*** Data extracts Section Begins ***

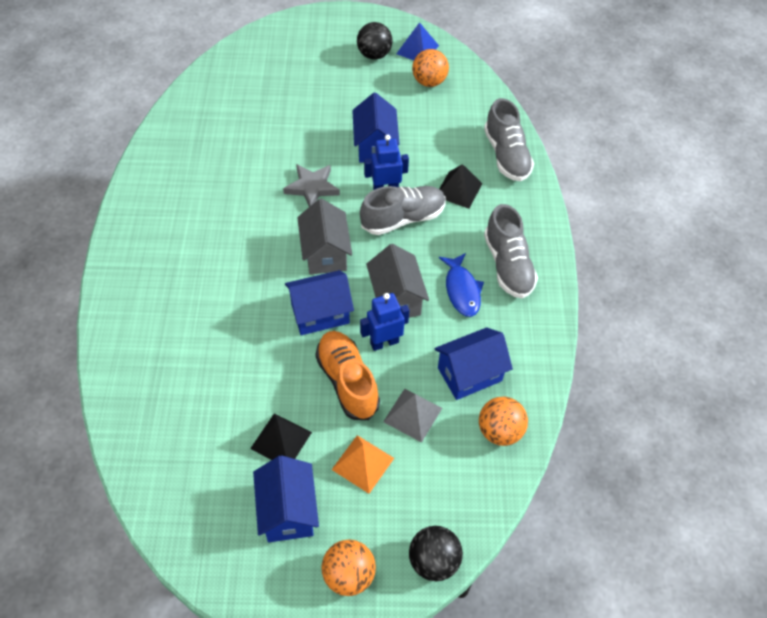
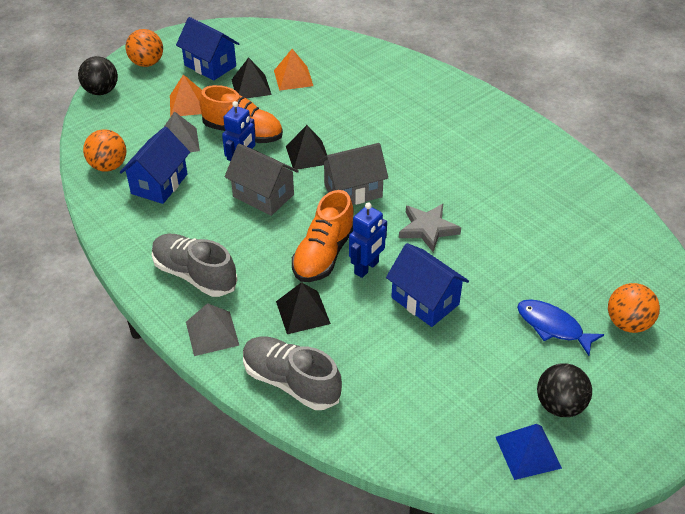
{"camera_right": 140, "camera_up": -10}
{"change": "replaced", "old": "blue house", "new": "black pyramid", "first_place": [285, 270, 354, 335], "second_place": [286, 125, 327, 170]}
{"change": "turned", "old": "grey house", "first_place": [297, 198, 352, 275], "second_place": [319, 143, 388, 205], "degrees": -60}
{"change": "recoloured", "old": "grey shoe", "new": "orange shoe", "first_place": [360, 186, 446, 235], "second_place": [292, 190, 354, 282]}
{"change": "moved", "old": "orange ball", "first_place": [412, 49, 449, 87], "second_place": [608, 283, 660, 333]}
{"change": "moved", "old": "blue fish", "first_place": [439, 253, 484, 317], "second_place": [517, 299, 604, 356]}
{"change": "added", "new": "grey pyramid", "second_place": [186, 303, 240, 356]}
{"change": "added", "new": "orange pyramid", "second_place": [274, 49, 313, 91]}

*** Data extracts Section Ends ***

▶ [Work request] Only lines holding the word "house" belong in the answer; copy all of them from the records.

▶ [Expected output]
{"change": "replaced", "old": "blue house", "new": "black pyramid", "first_place": [285, 270, 354, 335], "second_place": [286, 125, 327, 170]}
{"change": "turned", "old": "grey house", "first_place": [297, 198, 352, 275], "second_place": [319, 143, 388, 205], "degrees": -60}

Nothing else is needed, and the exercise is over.